> _Activity_
All of the data must be written out verbatim, with pictures excluded.

> _Data below_
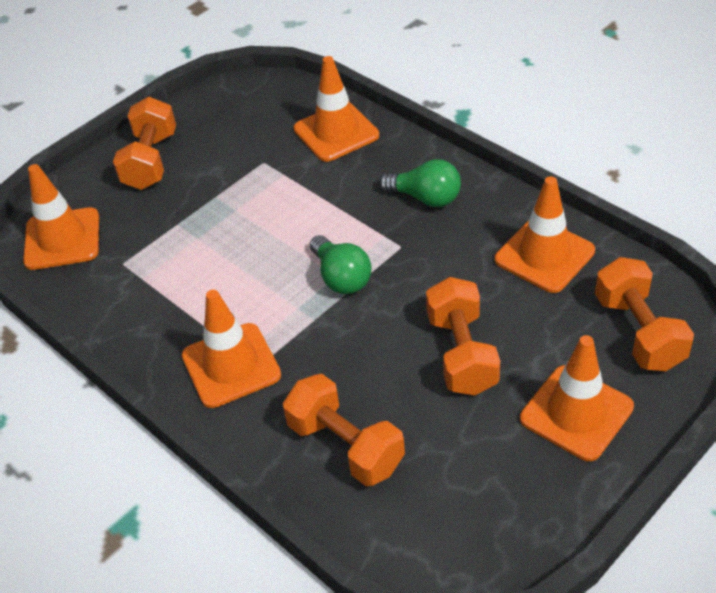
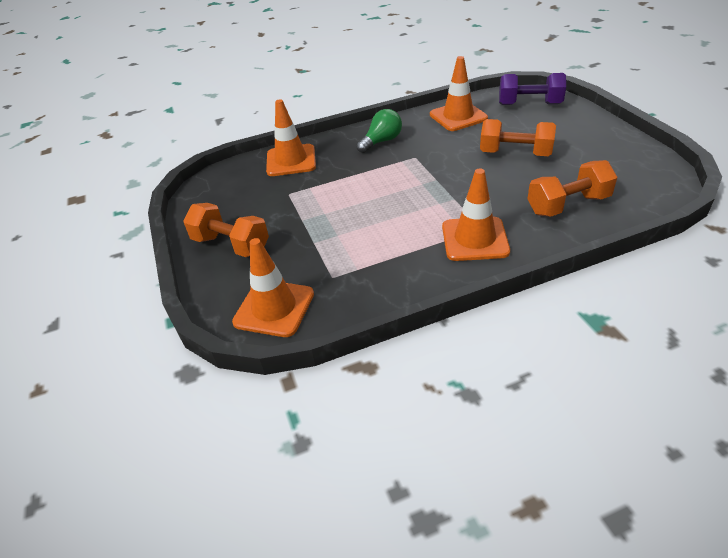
camera: 65 degrees left, 5 degrees down
(341, 277) = (425, 182): green light bulb -> none
(576, 413) = (575, 130): orange traffic cone -> none
(638, 332) = (529, 104): orange dumbbell -> purple dumbbell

> _Response to the task_
camera: 65 degrees left, 5 degrees down
(341, 277) = (425, 182): green light bulb -> none
(576, 413) = (575, 130): orange traffic cone -> none
(638, 332) = (529, 104): orange dumbbell -> purple dumbbell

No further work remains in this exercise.